Dataset items
Start of Block

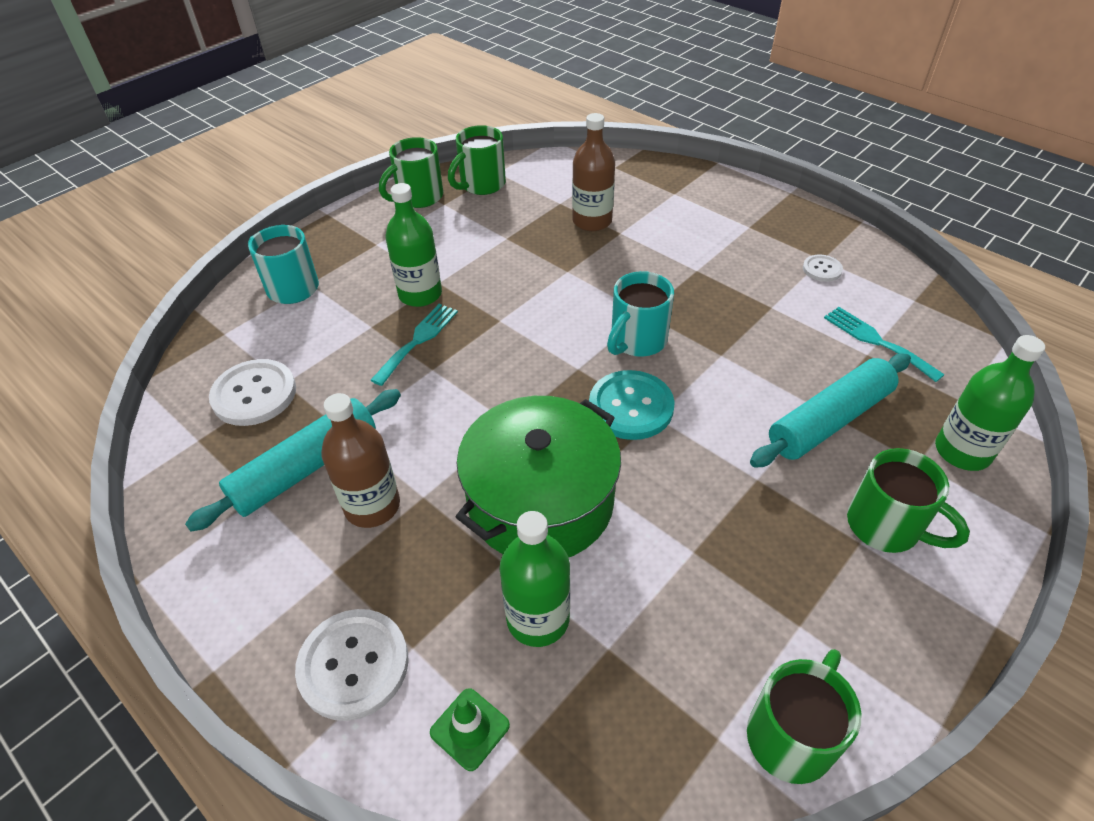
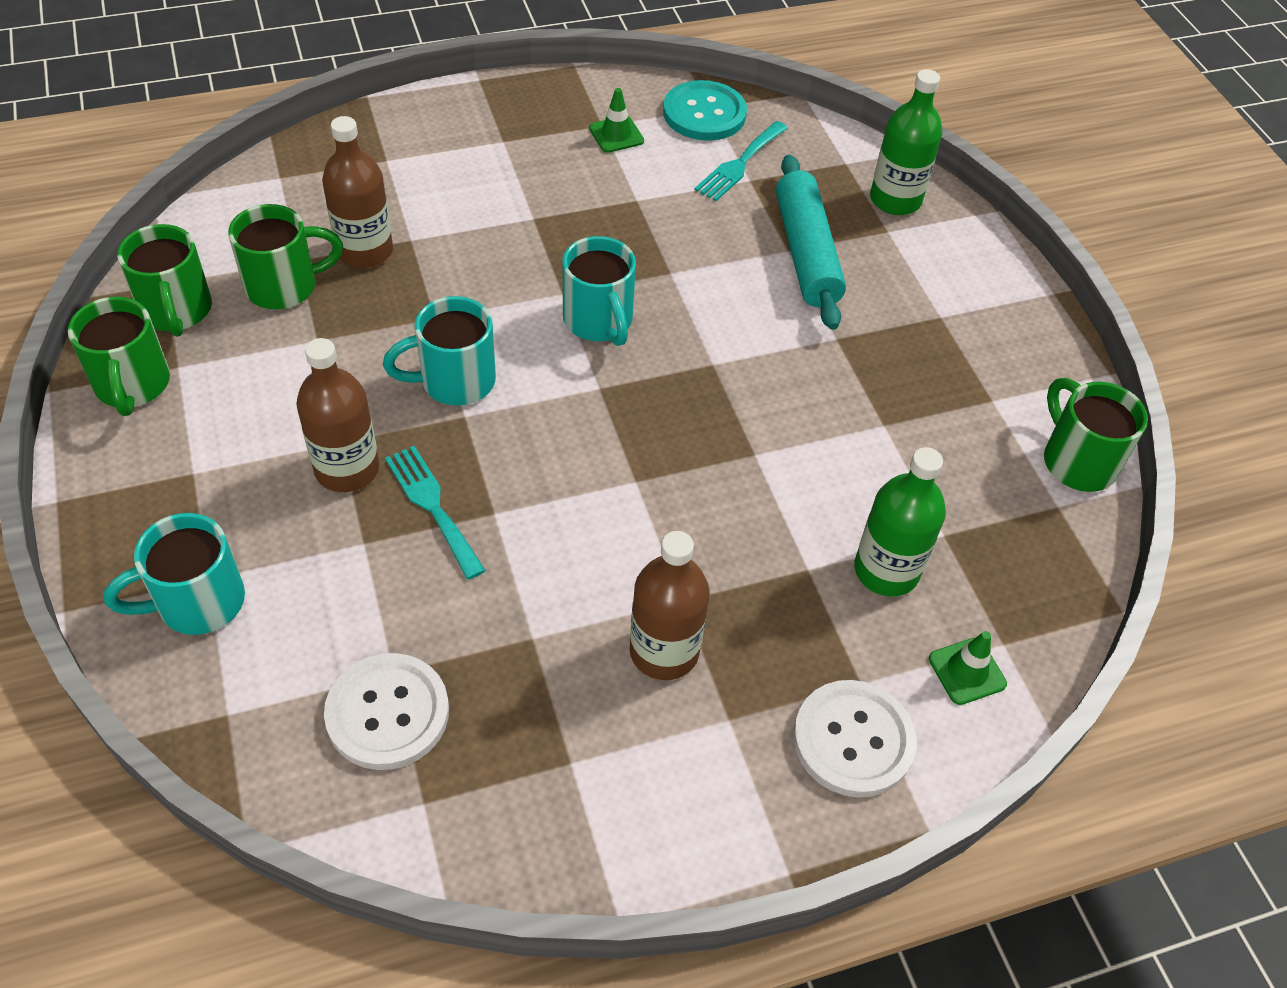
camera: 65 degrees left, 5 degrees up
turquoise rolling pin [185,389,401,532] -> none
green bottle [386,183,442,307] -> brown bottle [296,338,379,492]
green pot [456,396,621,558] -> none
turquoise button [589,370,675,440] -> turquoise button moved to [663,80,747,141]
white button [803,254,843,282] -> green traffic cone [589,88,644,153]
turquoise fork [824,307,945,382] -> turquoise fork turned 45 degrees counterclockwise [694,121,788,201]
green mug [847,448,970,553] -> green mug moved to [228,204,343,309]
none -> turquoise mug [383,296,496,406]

End of Block

:: Directive ::
Write out exactly the lines that begin at the one containing "turquoise fork [824,307,945,382]" and continue through the last line of the data, and only those.

:: Result below ::
turquoise fork [824,307,945,382] -> turquoise fork turned 45 degrees counterclockwise [694,121,788,201]
green mug [847,448,970,553] -> green mug moved to [228,204,343,309]
none -> turquoise mug [383,296,496,406]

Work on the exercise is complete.